* PROBLEM TO SOLVE: An exact copy of the data is required. No picture may appear in it.
<<<<
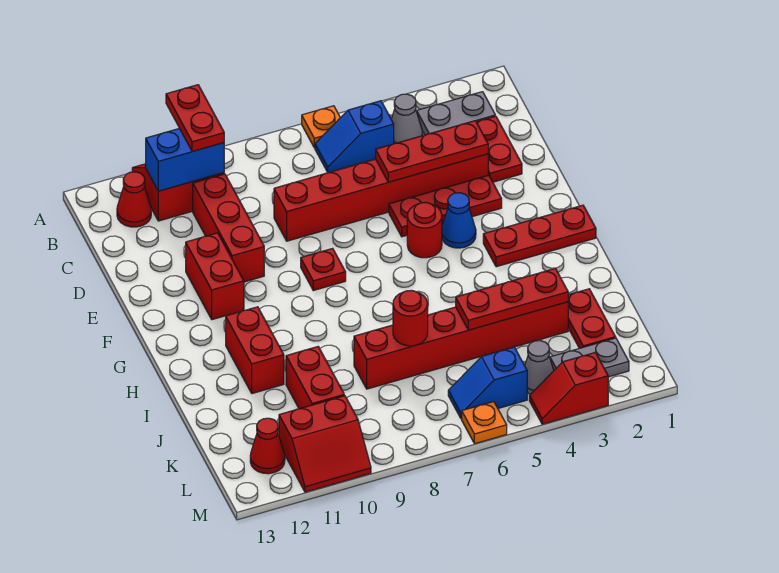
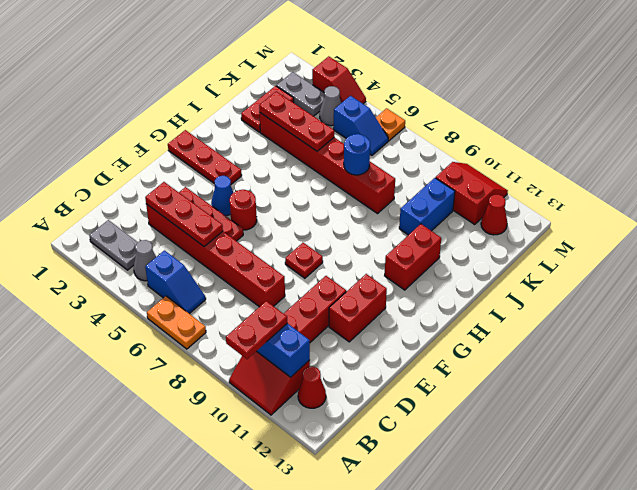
orange plate A6 level 1 -> orange plate A6:A7 level 1
red plate C2:D2 level 1 -> none
red round brick J7 level 2 -> blue round brick J7 level 2
red brick J10:K10 level 1 -> blue brick J10:K10 level 1

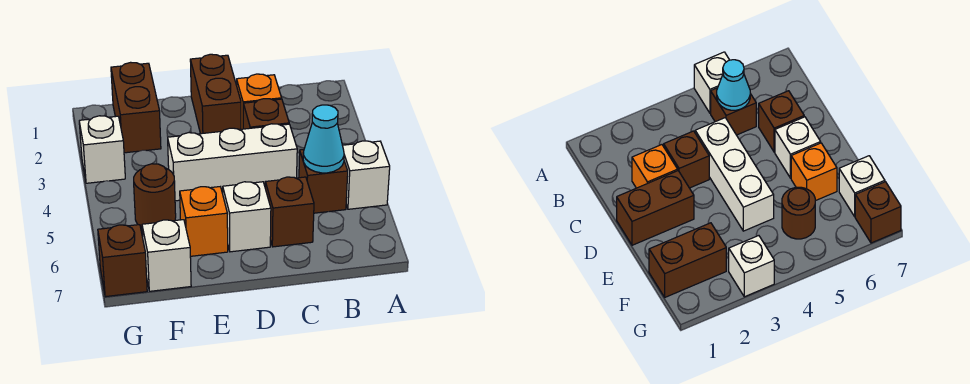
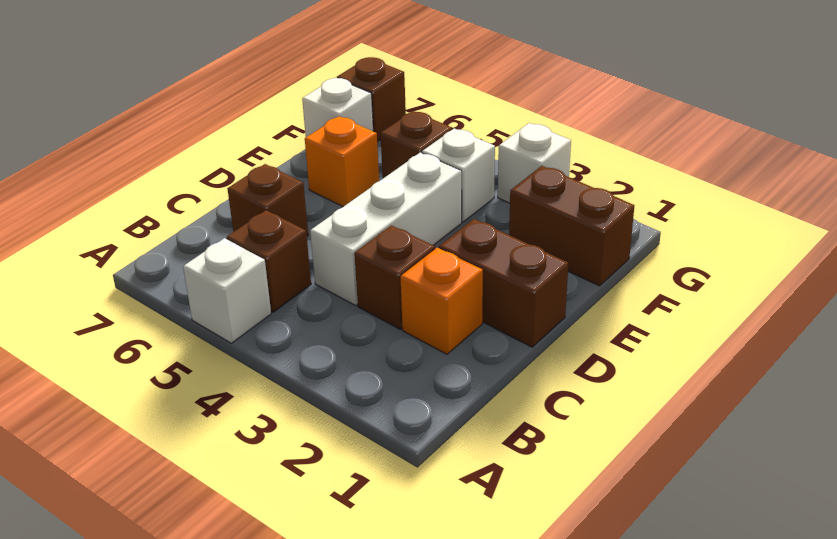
cyan cone B5 level 2 -> none
white brick D6 level 1 -> white brick F4 level 1
brown round brick F5 level 1 -> brown brick F5 level 1

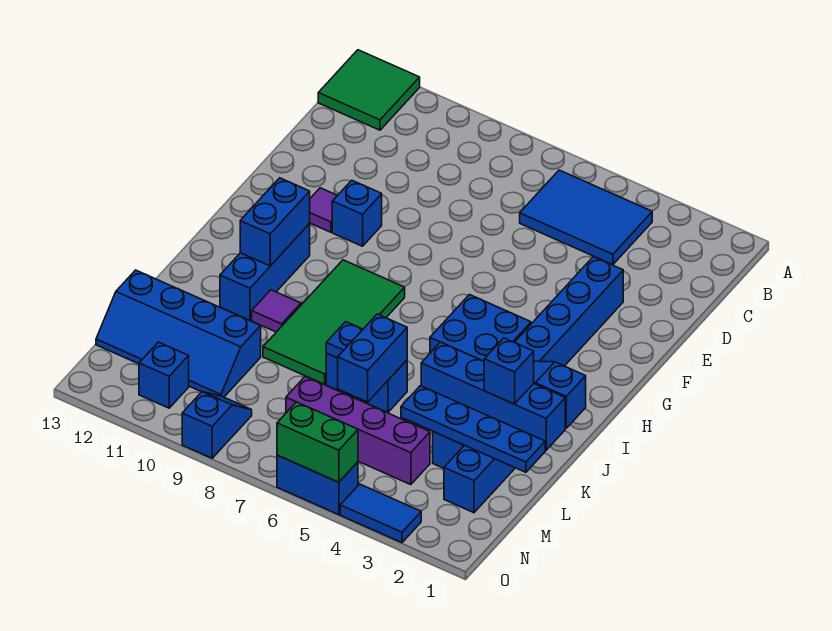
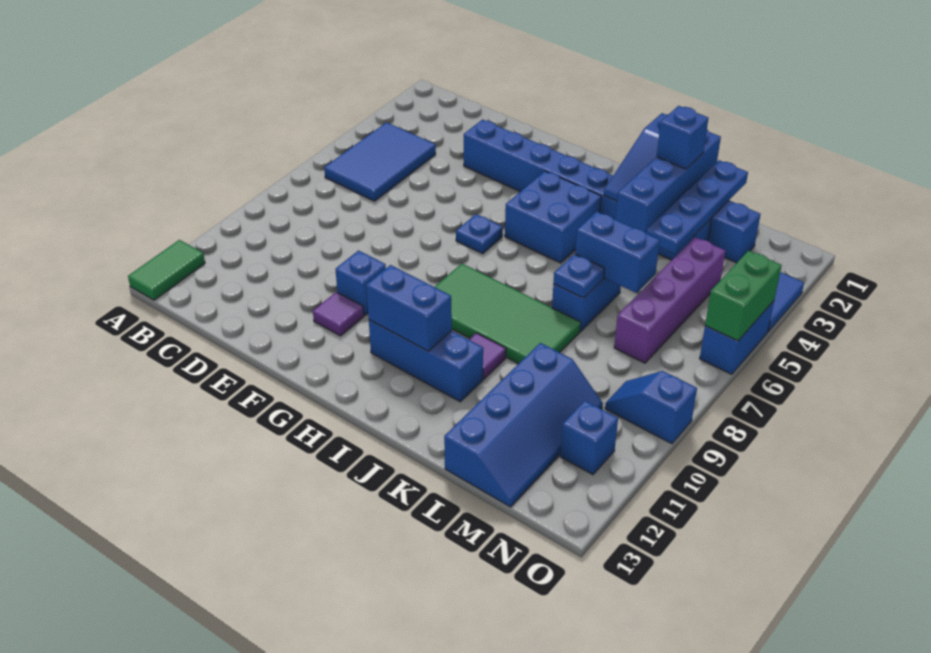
green tile A12:B13 level 1 -> green tile A12:A13 level 1
none -> blue plate G6 level 1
>>>>
* WRITTEN REPLY:
orange plate A6 level 1 -> orange plate A6:A7 level 1
red plate C2:D2 level 1 -> none
red round brick J7 level 2 -> blue round brick J7 level 2
red brick J10:K10 level 1 -> blue brick J10:K10 level 1

cyan cone B5 level 2 -> none
white brick D6 level 1 -> white brick F4 level 1
brown round brick F5 level 1 -> brown brick F5 level 1

green tile A12:B13 level 1 -> green tile A12:A13 level 1
none -> blue plate G6 level 1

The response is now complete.